TASK GOAL: Everything in the data below is left aside except the lines from the one containing "camera: 175 degrees left, 5 degrees down" through the one containing "none -> green wallet [711,220,782,260]"; repeat those exactly.

INPUT RECORDS:
Start of Block

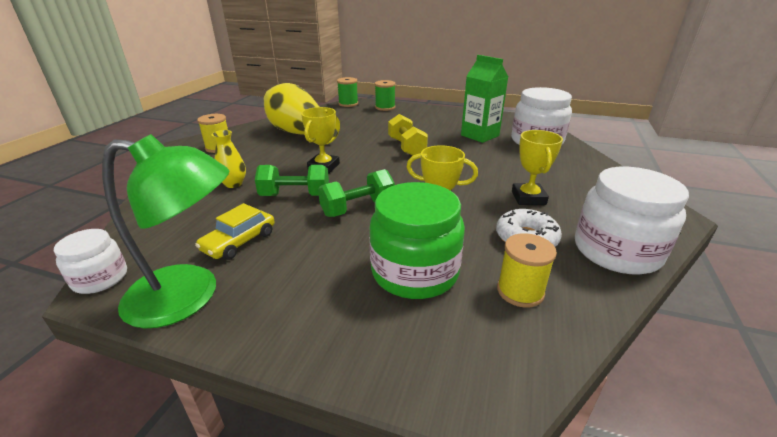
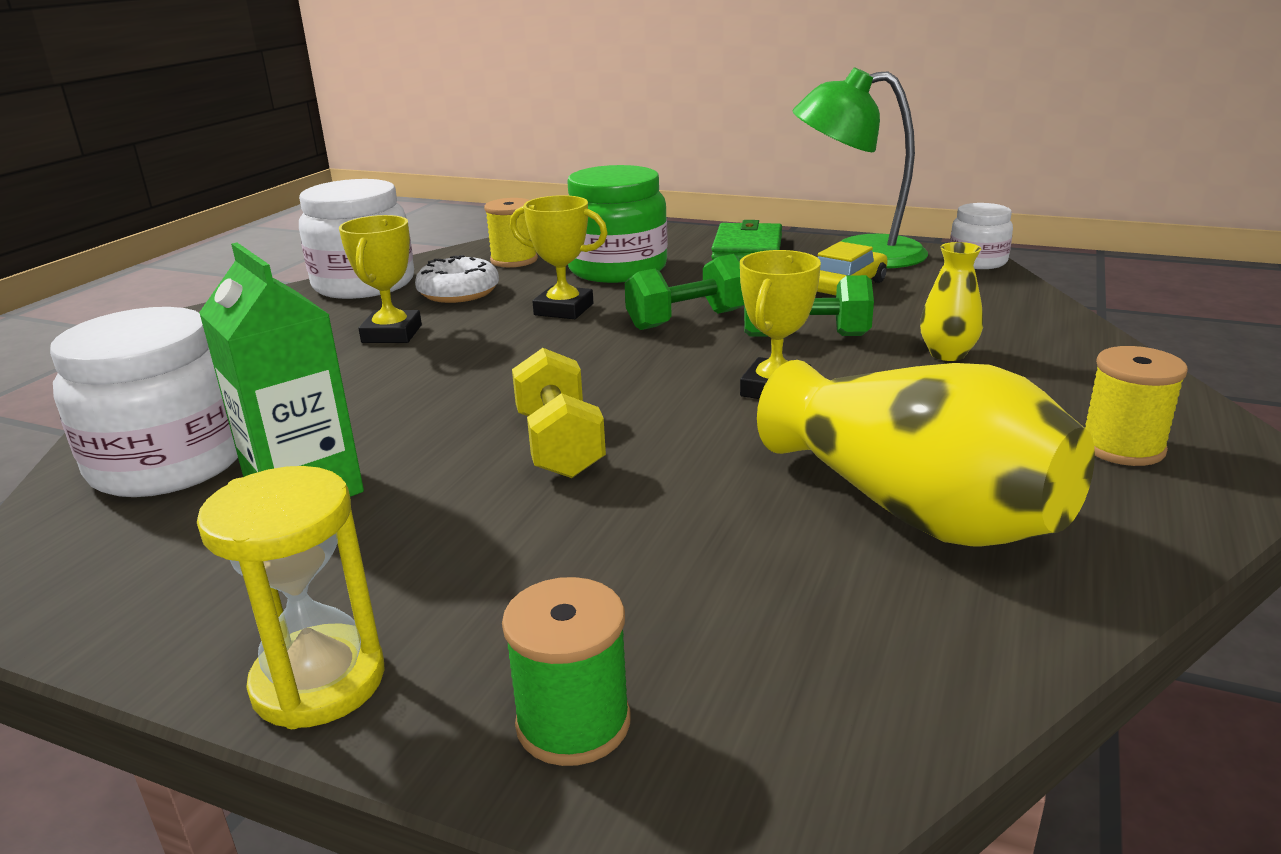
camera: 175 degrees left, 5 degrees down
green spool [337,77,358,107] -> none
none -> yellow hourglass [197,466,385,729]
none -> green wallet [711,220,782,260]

End of Block
Start of Block

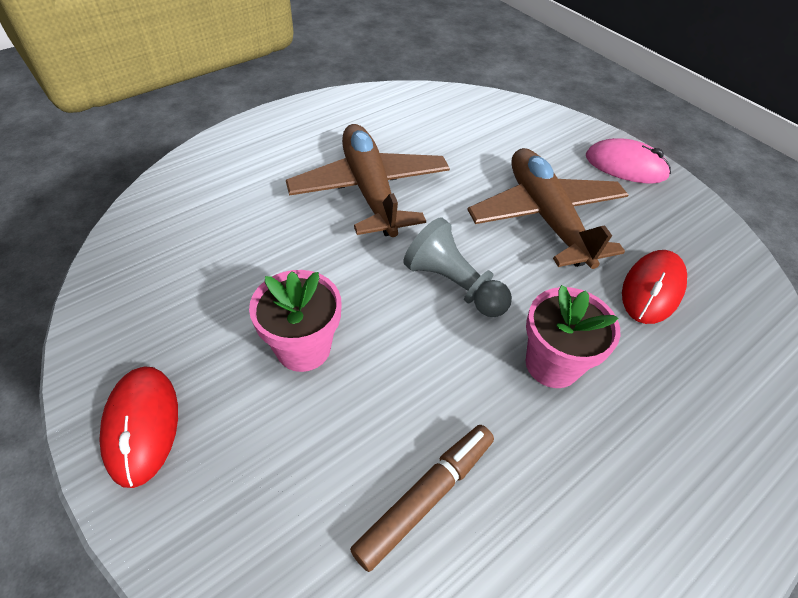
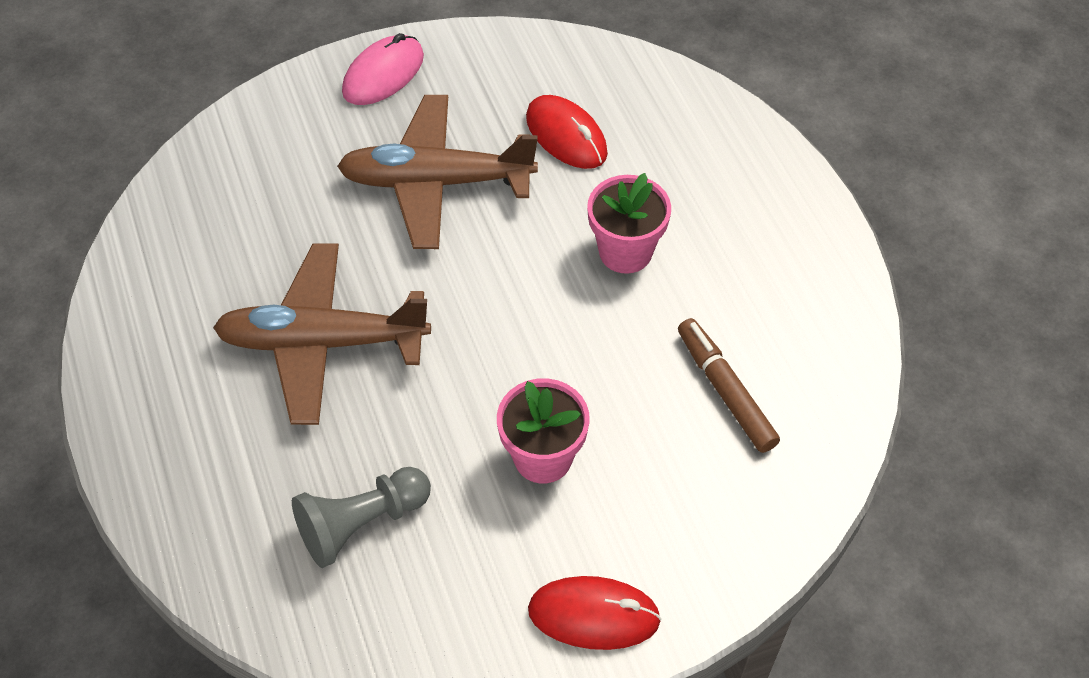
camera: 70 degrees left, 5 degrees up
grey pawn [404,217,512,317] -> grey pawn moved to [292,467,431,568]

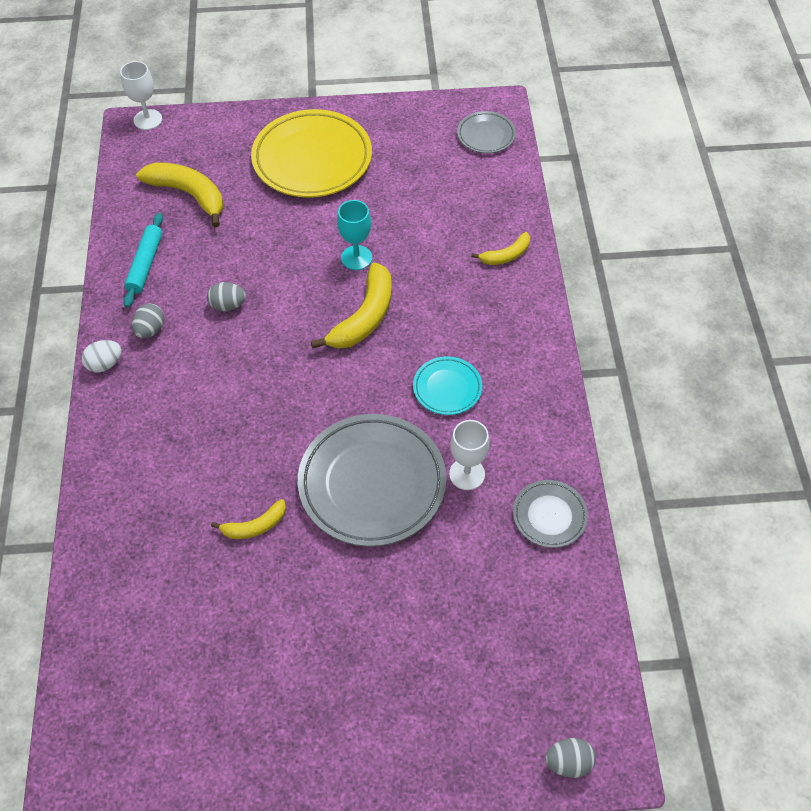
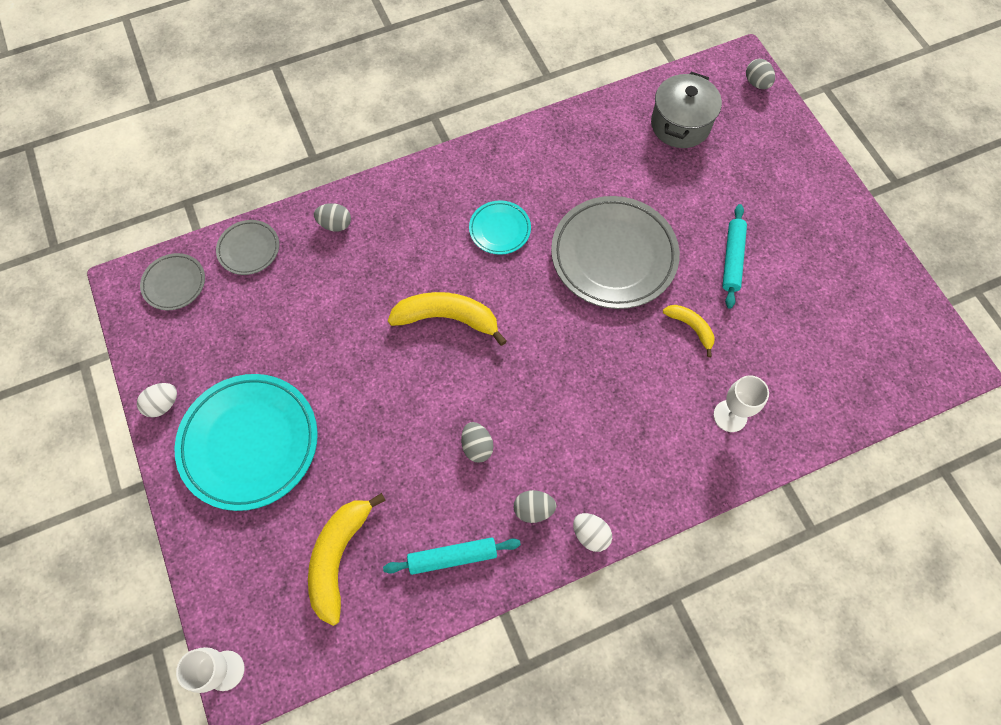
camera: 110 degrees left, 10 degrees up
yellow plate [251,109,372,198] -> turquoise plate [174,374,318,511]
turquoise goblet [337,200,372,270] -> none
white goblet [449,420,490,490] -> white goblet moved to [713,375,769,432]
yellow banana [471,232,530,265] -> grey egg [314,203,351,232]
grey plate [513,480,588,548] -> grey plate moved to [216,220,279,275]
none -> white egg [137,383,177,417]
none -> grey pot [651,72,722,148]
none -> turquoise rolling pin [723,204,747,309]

End of Block
Start of Block

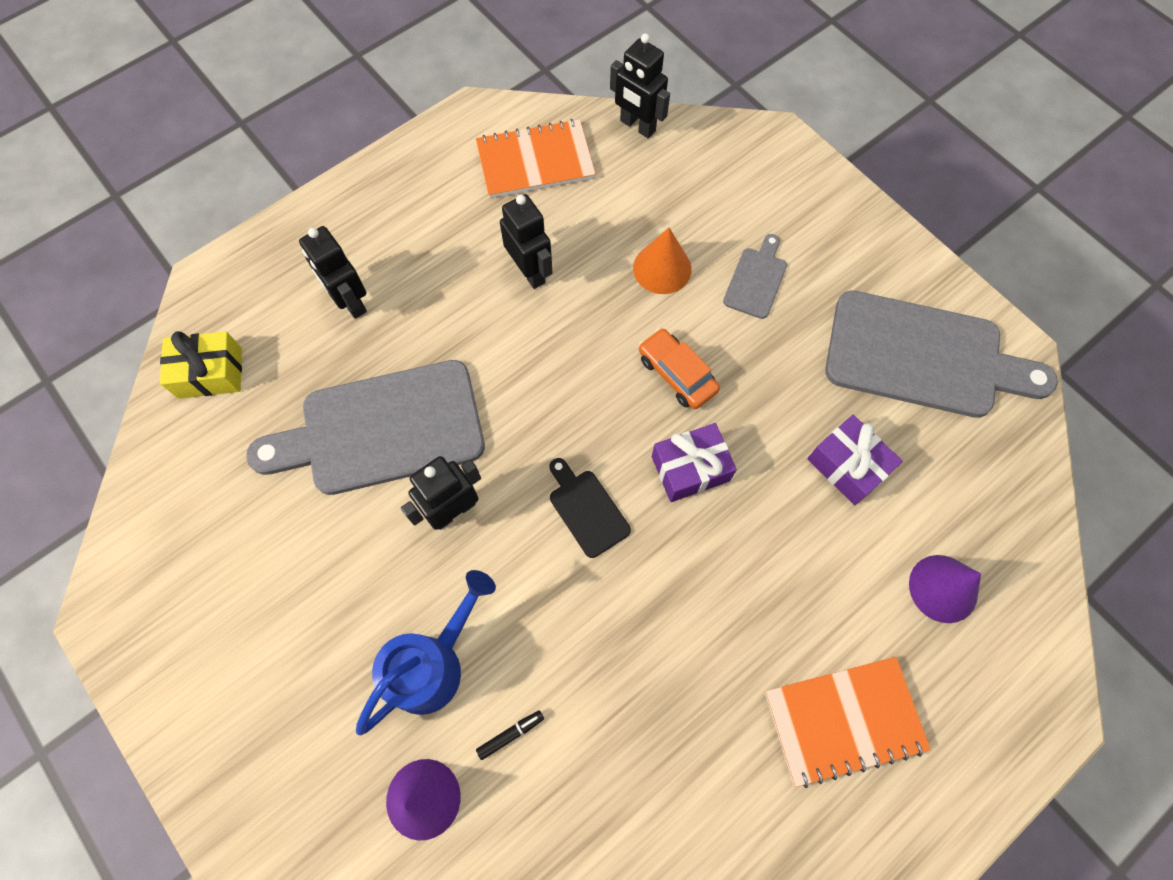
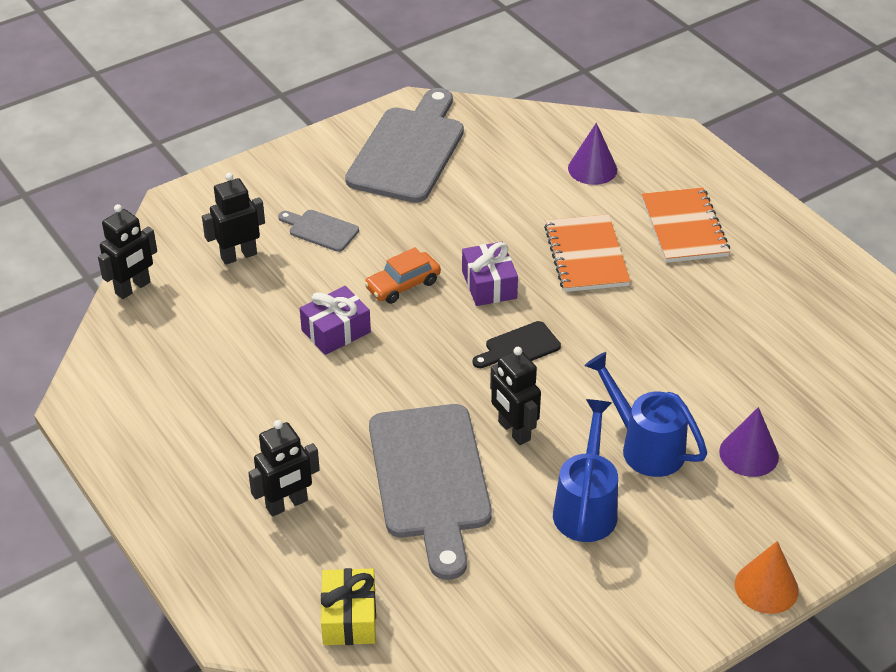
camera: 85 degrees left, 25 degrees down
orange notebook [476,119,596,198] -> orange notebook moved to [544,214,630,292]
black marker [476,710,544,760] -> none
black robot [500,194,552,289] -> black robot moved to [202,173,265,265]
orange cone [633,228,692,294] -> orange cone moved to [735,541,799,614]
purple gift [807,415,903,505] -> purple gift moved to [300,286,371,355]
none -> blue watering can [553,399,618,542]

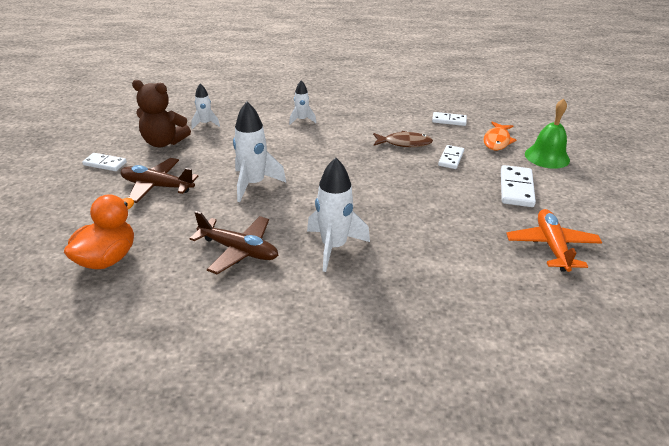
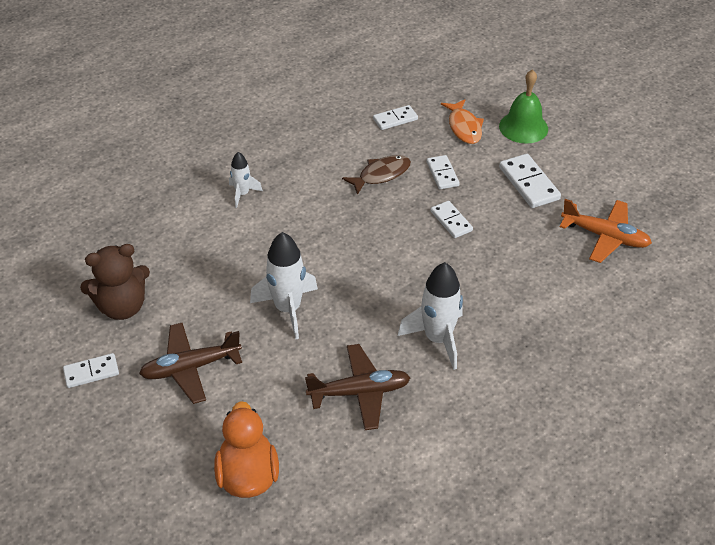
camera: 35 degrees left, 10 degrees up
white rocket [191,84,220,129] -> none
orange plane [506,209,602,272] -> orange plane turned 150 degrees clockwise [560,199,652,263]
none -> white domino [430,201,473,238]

End of Block

RESPONSE BOX:
camera: 175 degrees left, 5 degrees down
green spool [337,77,358,107] -> none
none -> yellow hourglass [197,466,385,729]
none -> green wallet [711,220,782,260]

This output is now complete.